_What is expected_: Reproduce exactly, with no pictures, each line from the opening of the material down through the line containing "camera: 90 degrees left, 5 degrees down".

--------------------------------

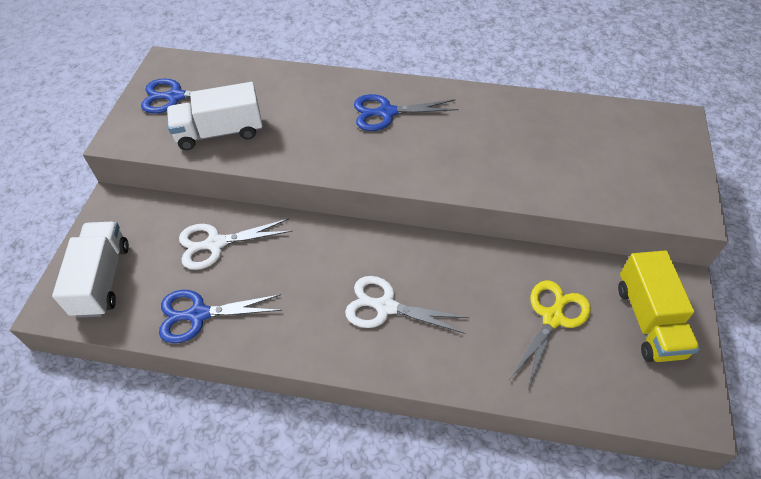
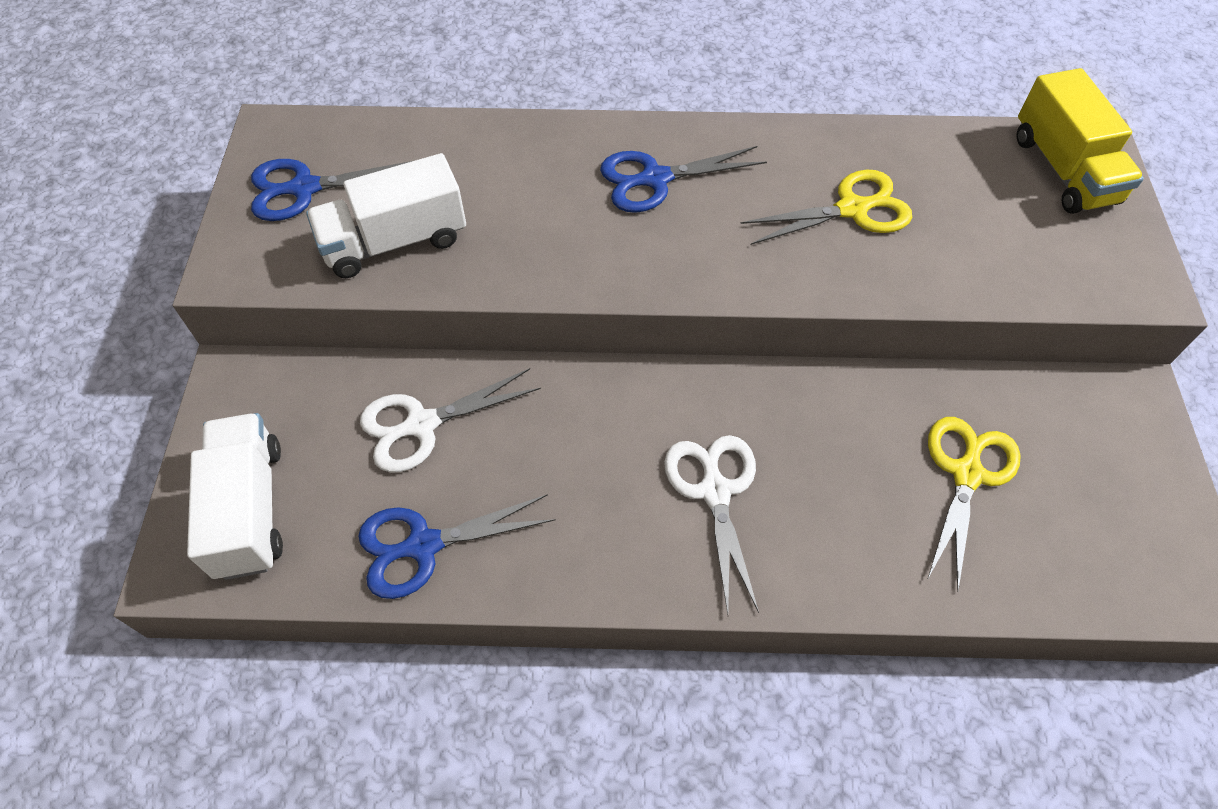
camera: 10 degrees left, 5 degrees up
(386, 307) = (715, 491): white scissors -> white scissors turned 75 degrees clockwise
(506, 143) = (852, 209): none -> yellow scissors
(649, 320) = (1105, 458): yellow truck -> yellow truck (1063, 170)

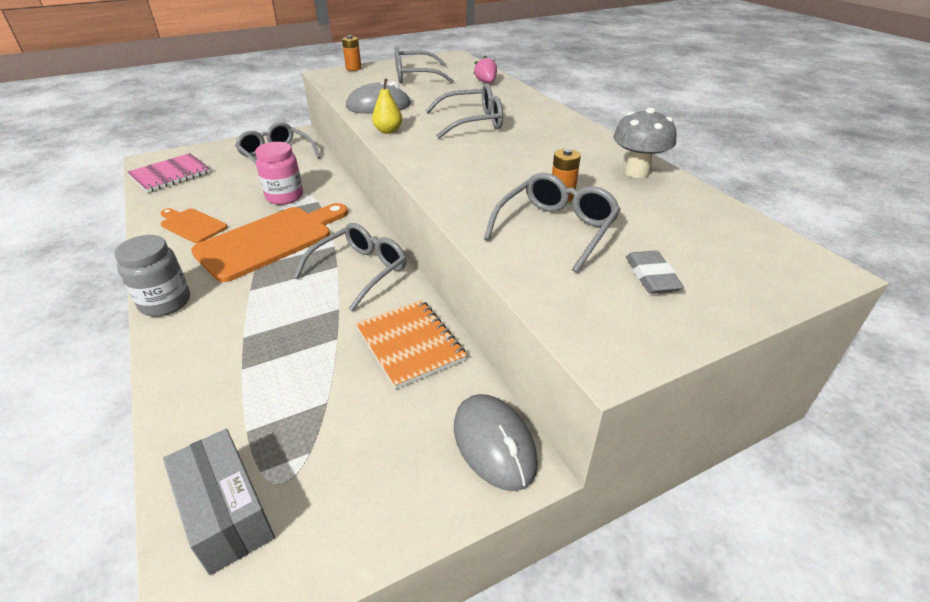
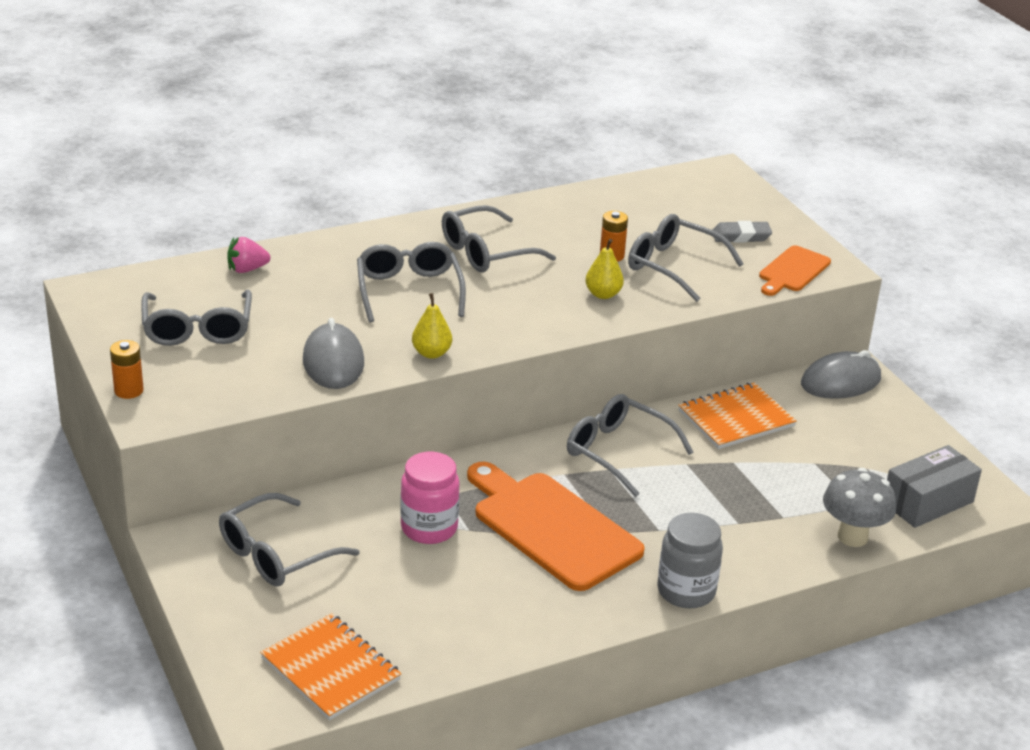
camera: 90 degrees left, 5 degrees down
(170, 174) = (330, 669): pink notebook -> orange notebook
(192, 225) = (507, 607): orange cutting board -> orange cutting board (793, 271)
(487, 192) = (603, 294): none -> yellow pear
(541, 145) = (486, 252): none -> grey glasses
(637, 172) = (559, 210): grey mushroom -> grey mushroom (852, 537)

--------------------------------

_Your solution_:
camera: 10 degrees left, 5 degrees up
(386, 307) = (715, 491): white scissors -> white scissors turned 75 degrees clockwise
(506, 143) = (852, 209): none -> yellow scissors
(649, 320) = (1105, 458): yellow truck -> yellow truck (1063, 170)

camera: 90 degrees left, 5 degrees down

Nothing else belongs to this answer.